(DESCRIPTION OF THE TASK):
When the string "AGND" is part of a line in the data below, report the whole line.

Itemized modification records:
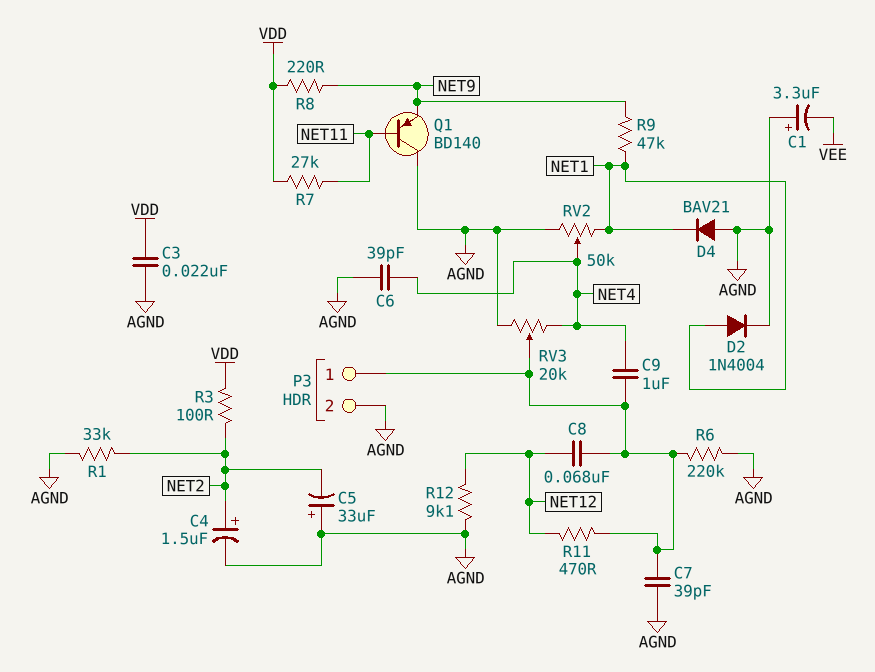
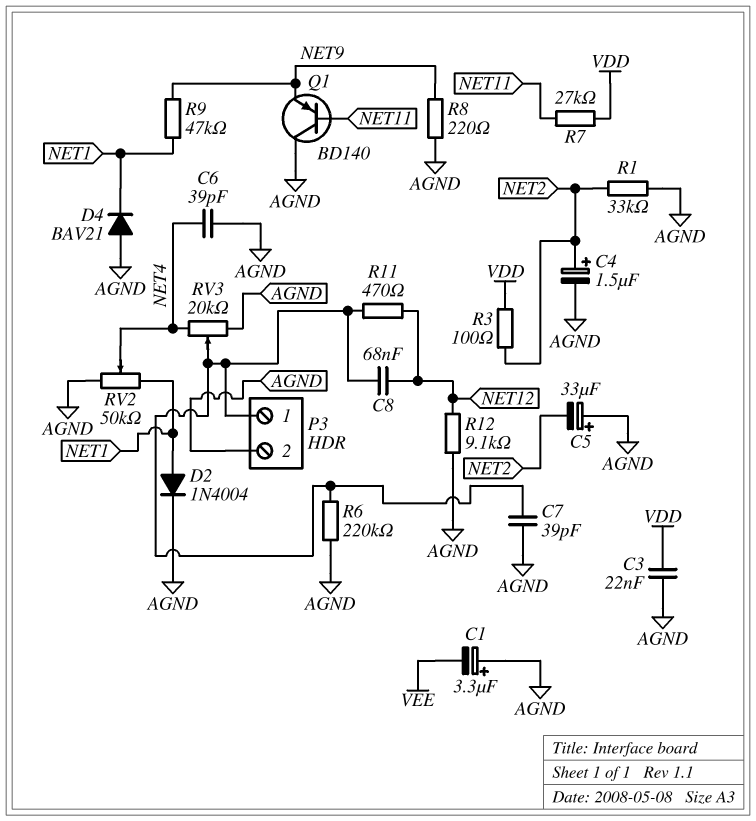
C9: 1uF (NET4, P3/1) -> none
R8: 220 (NET9, VDD) -> 220 (AGND, NET9)

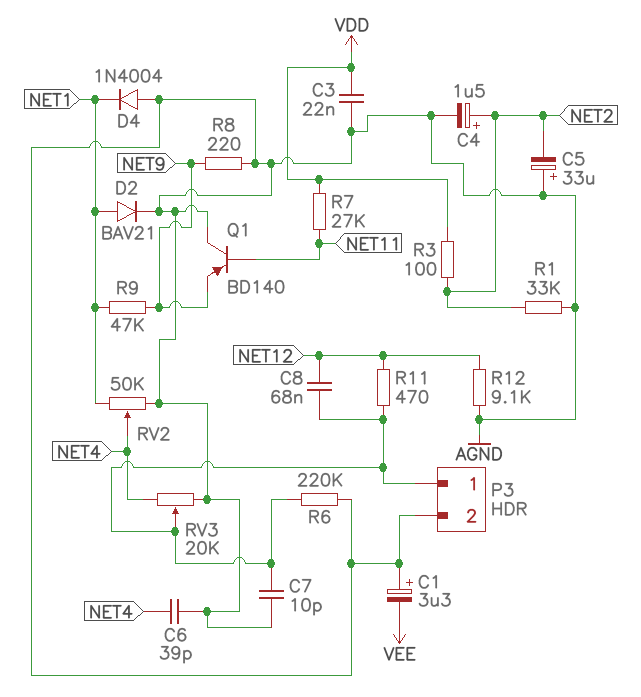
C7: 39pF (AGND, P3/1) -> 10pF (AGND, P3/1)
D2: diode 1N4004 (A NET1, K AGND) -> diode BAV21 (A NET1, K AGND)
D4: diode BAV21 (A AGND, K NET1) -> diode 1N4004 (A AGND, K NET1)

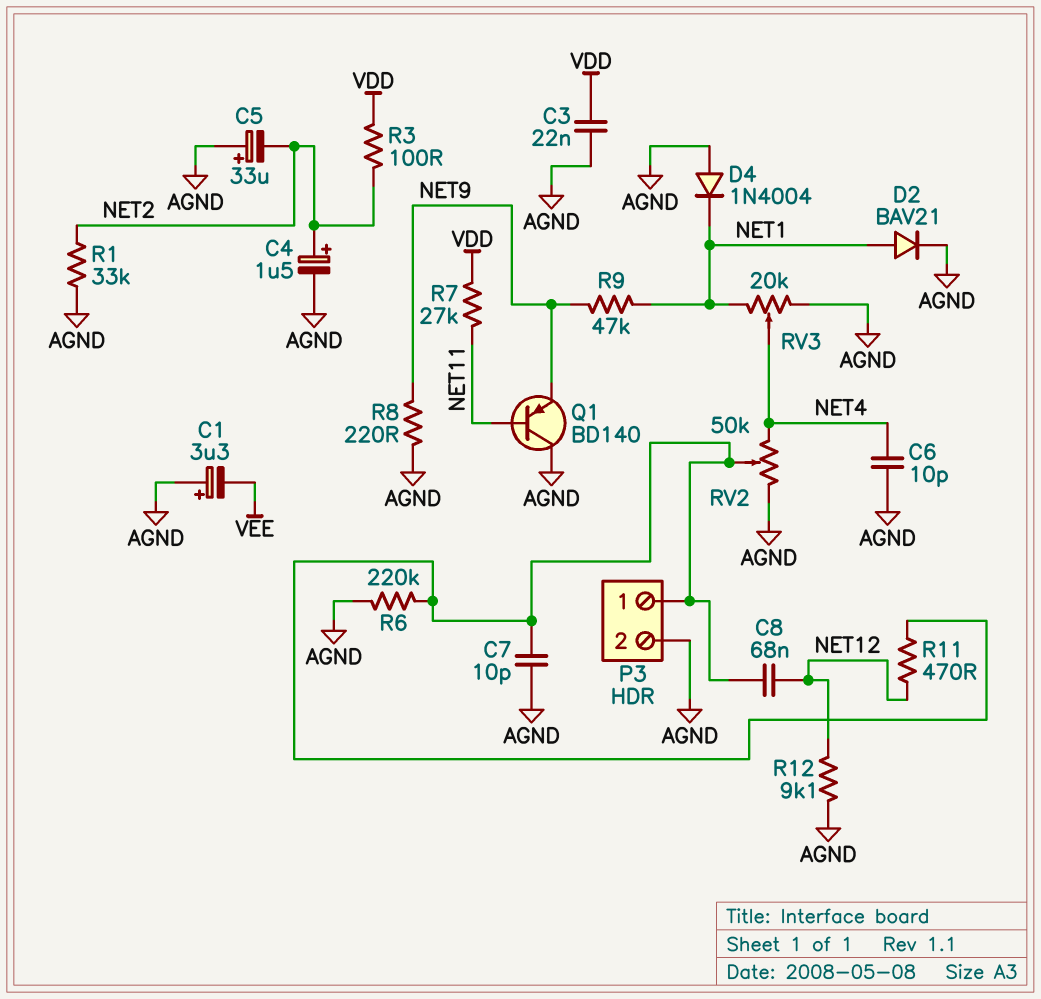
C6: 39pF (AGND, NET4) -> 10pF (AGND, NET4)
RV2: 50k (AGND, NET1, wiper NET4) -> 50k (AGND, NET4, wiper P3/1)
RV3: 20k (AGND, NET4, wiper P3/1) -> 20k (AGND, NET1, wiper NET4)

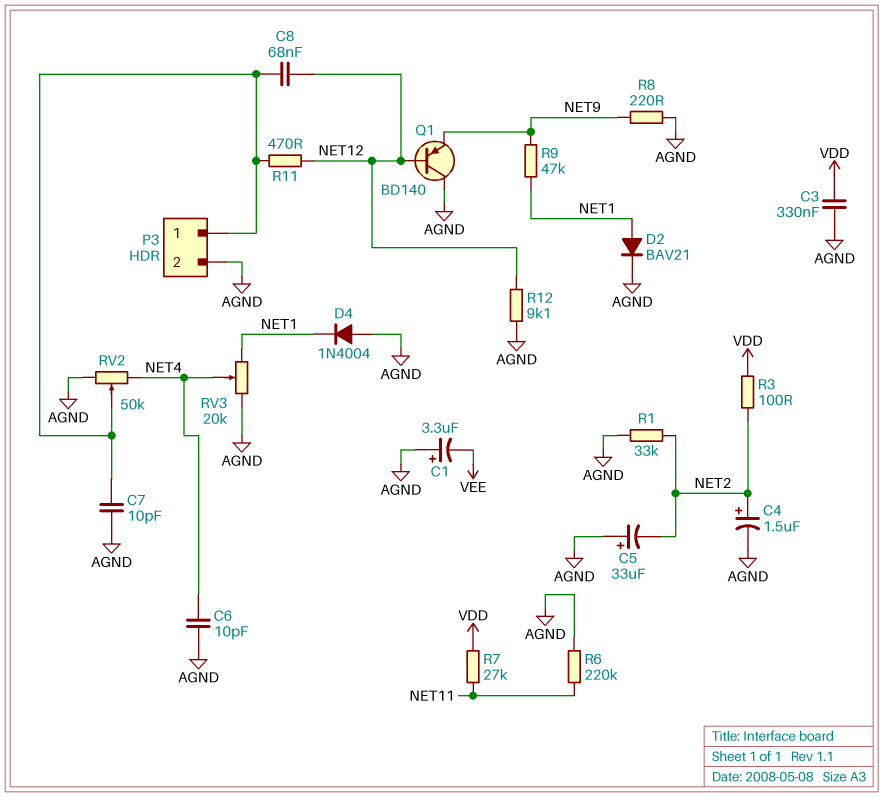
C3: 22nF (AGND, VDD) -> 330nF (AGND, VDD)
Q1: PNP BD140 (B NET11, C AGND, E NET9) -> PNP BD140 (B NET12, C AGND, E NET9)
R6: 220k (AGND, P3/1) -> 220k (AGND, NET11)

(ANSWER SPACE):
R8: 220 (NET9, VDD) -> 220 (AGND, NET9)
C7: 39pF (AGND, P3/1) -> 10pF (AGND, P3/1)
D2: diode 1N4004 (A NET1, K AGND) -> diode BAV21 (A NET1, K AGND)
D4: diode BAV21 (A AGND, K NET1) -> diode 1N4004 (A AGND, K NET1)
C6: 39pF (AGND, NET4) -> 10pF (AGND, NET4)
RV2: 50k (AGND, NET1, wiper NET4) -> 50k (AGND, NET4, wiper P3/1)
RV3: 20k (AGND, NET4, wiper P3/1) -> 20k (AGND, NET1, wiper NET4)
C3: 22nF (AGND, VDD) -> 330nF (AGND, VDD)
Q1: PNP BD140 (B NET11, C AGND, E NET9) -> PNP BD140 (B NET12, C AGND, E NET9)
R6: 220k (AGND, P3/1) -> 220k (AGND, NET11)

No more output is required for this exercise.